● **Exercise goal**: All that is needed is each line of the entries holding the word "none", copied as it stands.

[Dataset items]
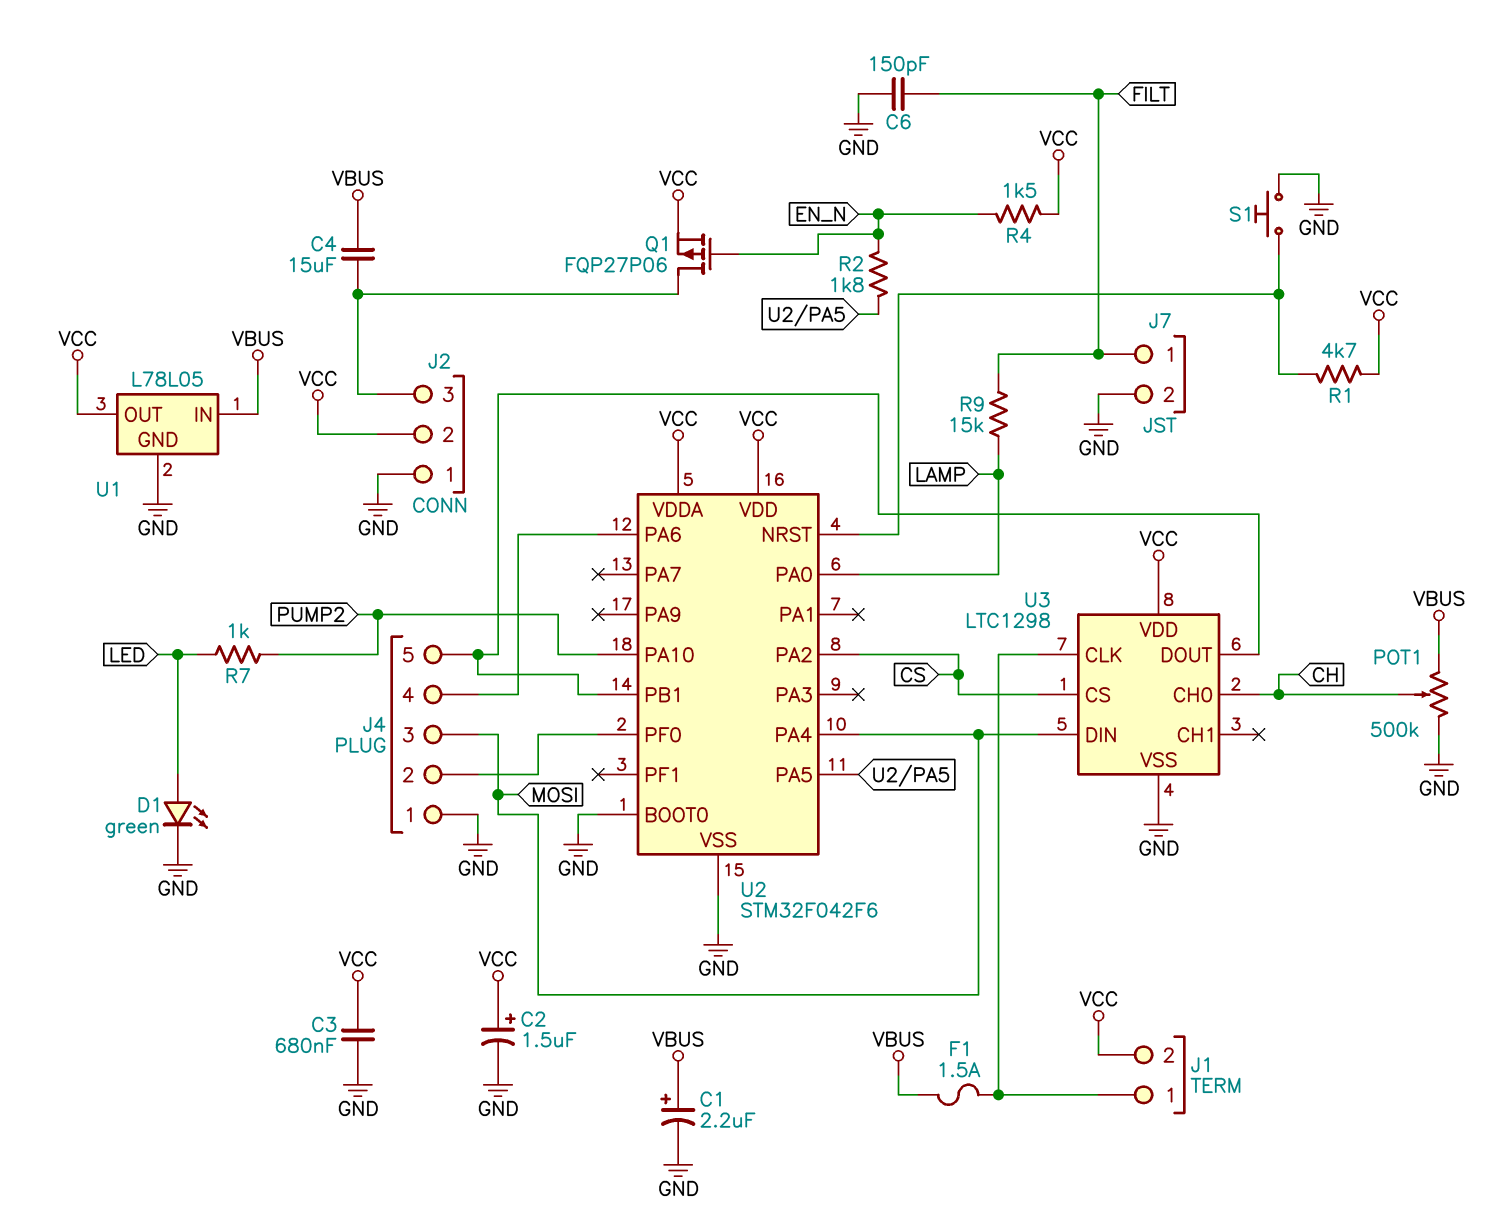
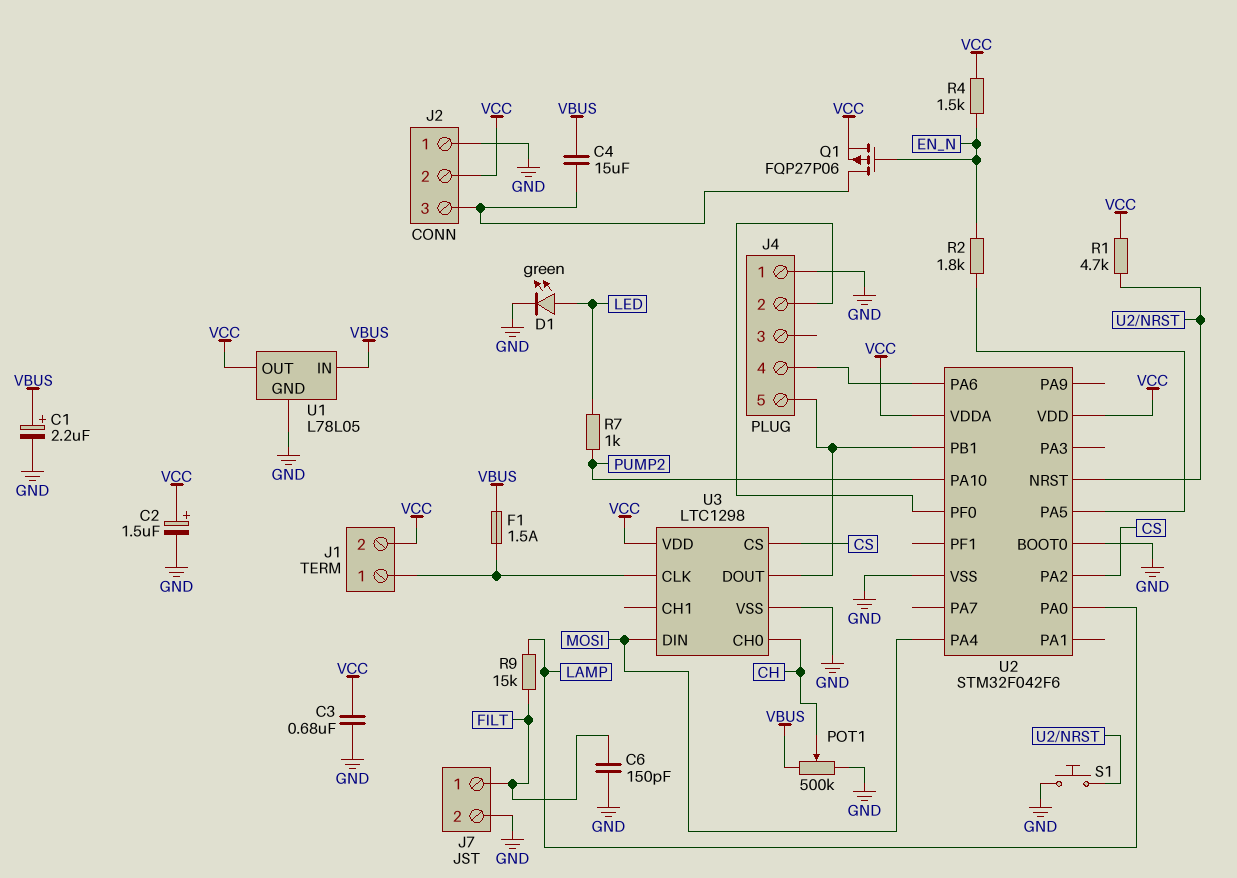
J4 pin 3: MOSI -> none

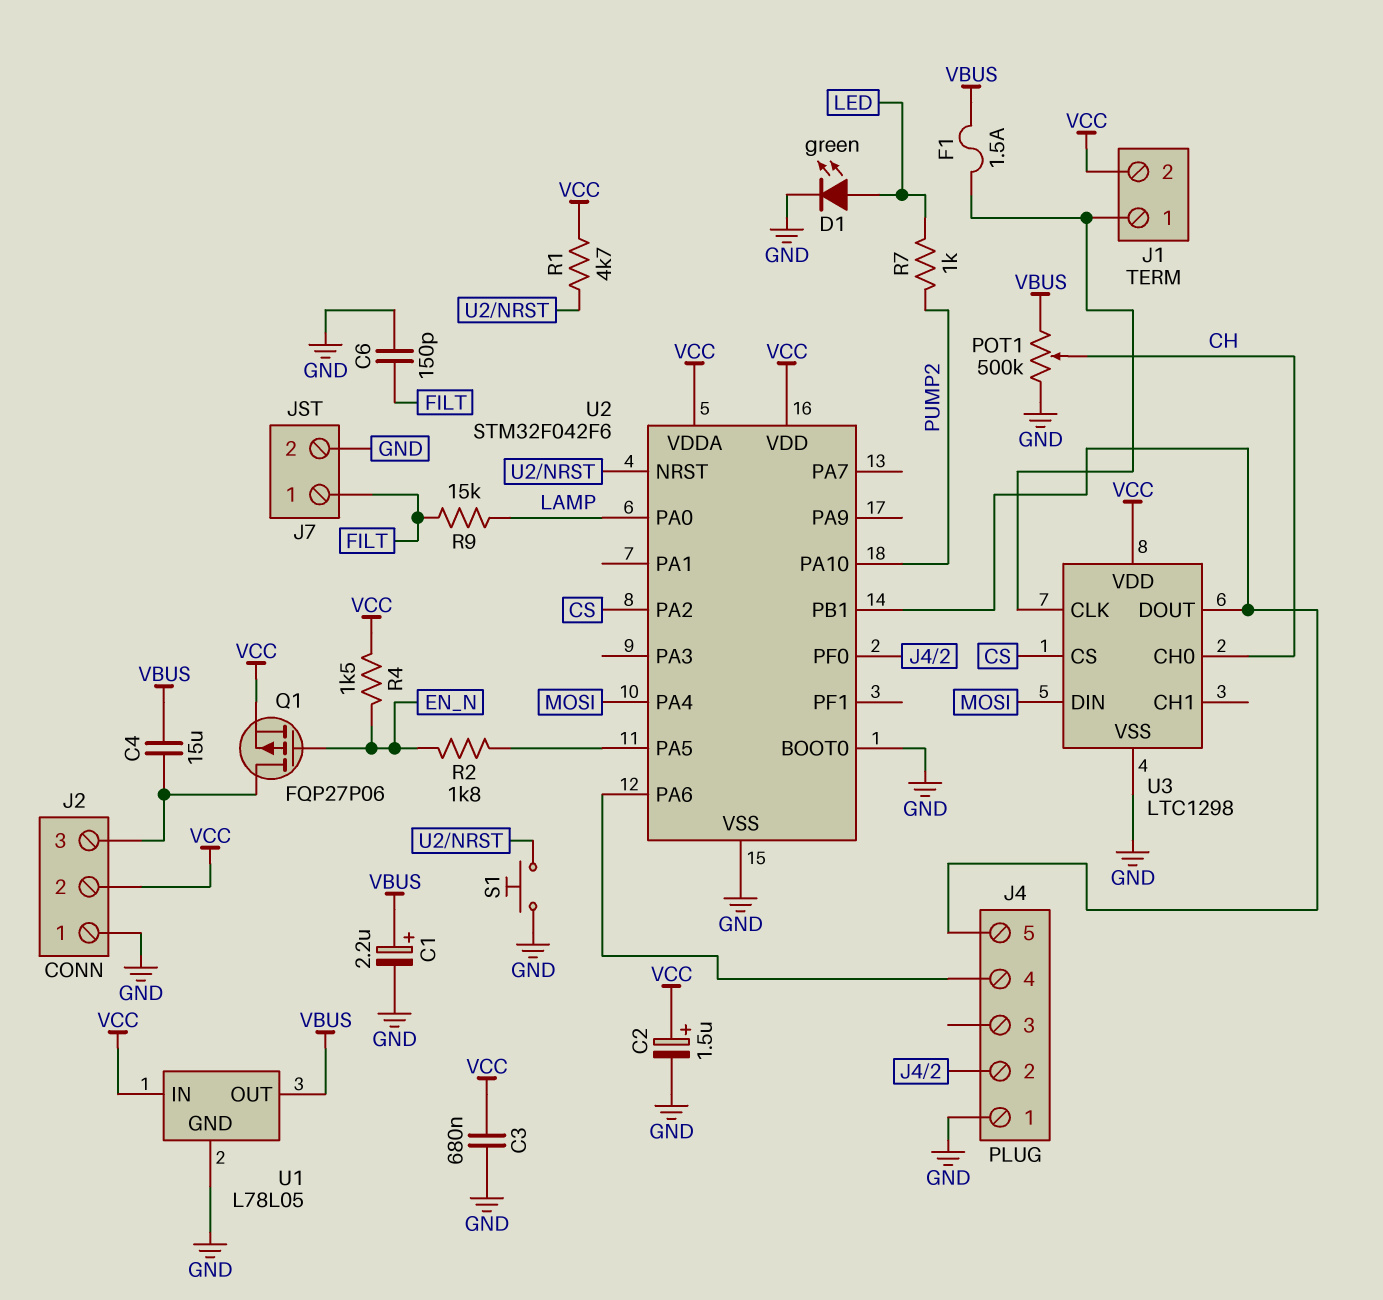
U1 pin IN: VBUS -> VCC
U1 pin OUT: VCC -> VBUS

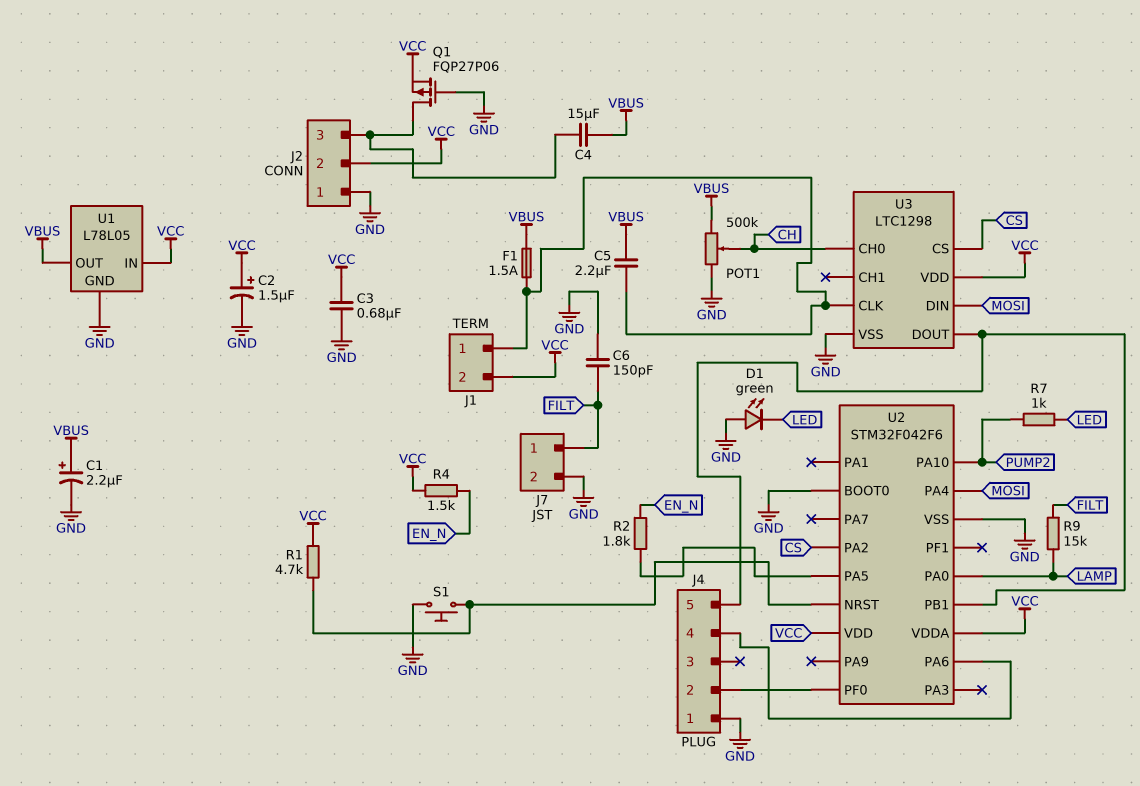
C5: none -> 2.2uF (J1/1, VBUS)
D1: LED green (A LED, K GND) -> LED green (A GND, K LED)
Q1: PMOS FQP27P06 (G EN_N, D J2/3, S VCC) -> PMOS FQP27P06 (G GND, D J2/3, S VCC)

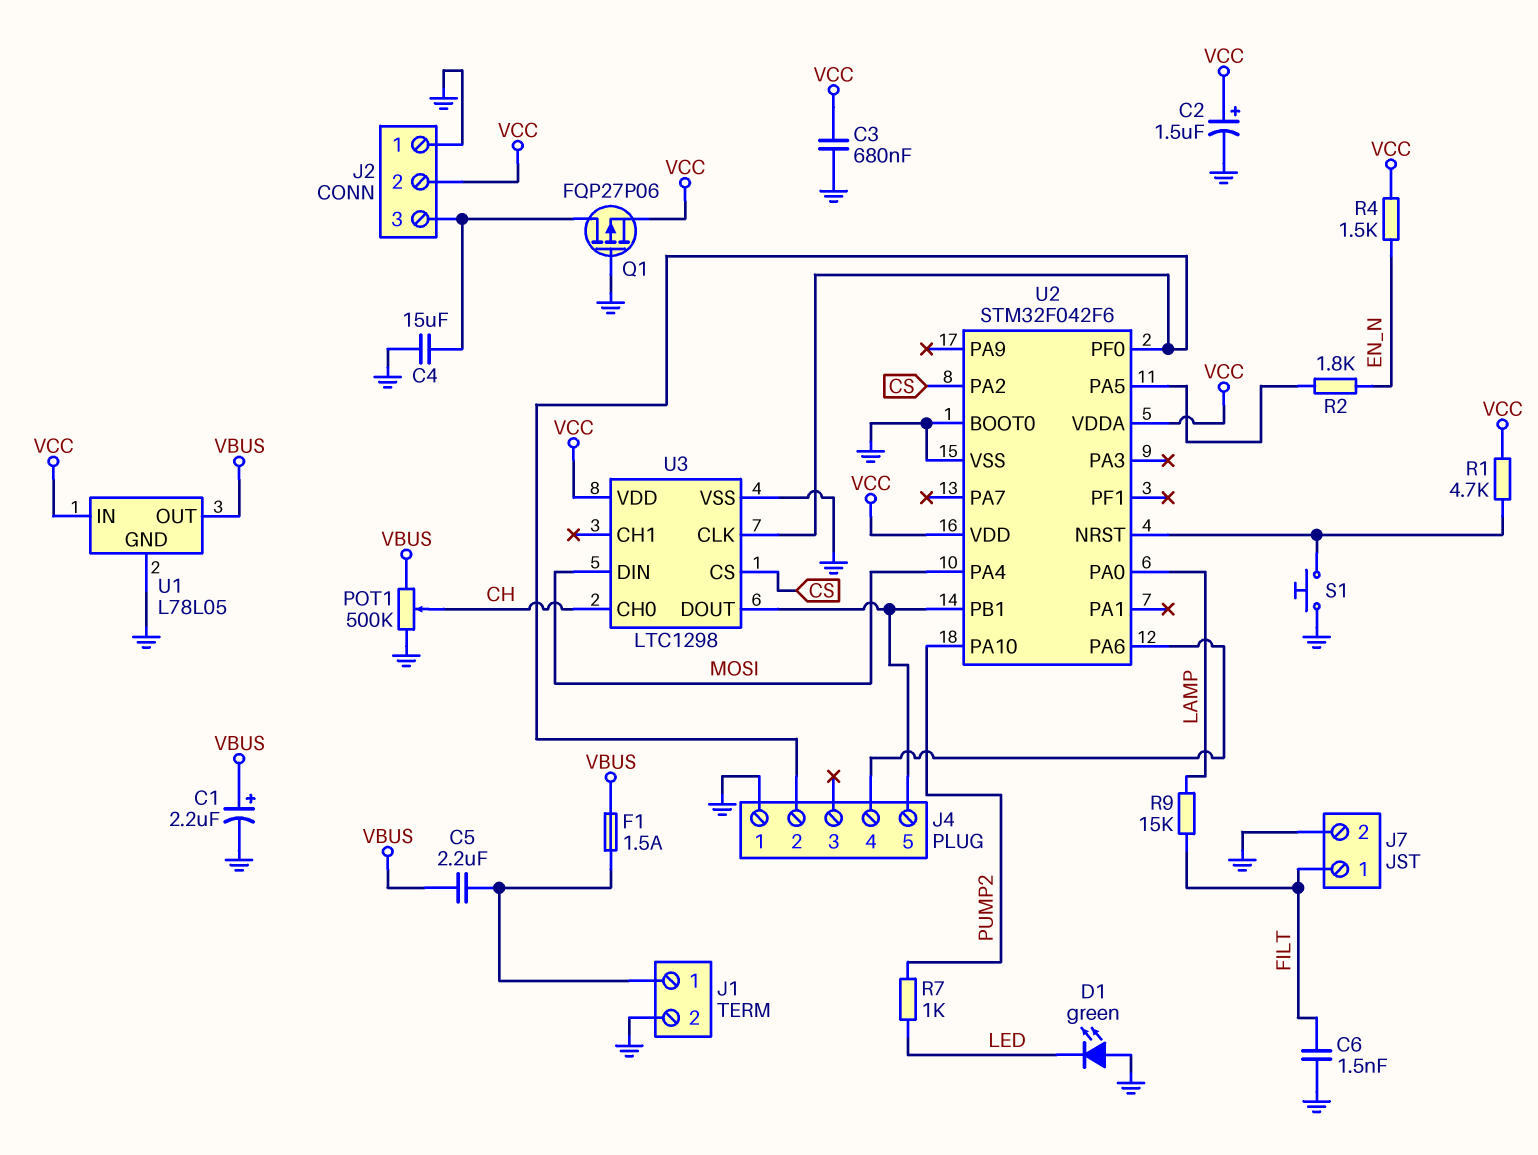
C4: 15uF (J2/3, VBUS) -> 15uF (GND, J2/3)
C6: 150pF (FILT, GND) -> 1.5nF (FILT, GND)
J1 pin 2: VCC -> GND
U3 pin CLK: J1/1 -> J4/2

● **Answer to this exercise**:
J4 pin 3: MOSI -> none
C5: none -> 2.2uF (J1/1, VBUS)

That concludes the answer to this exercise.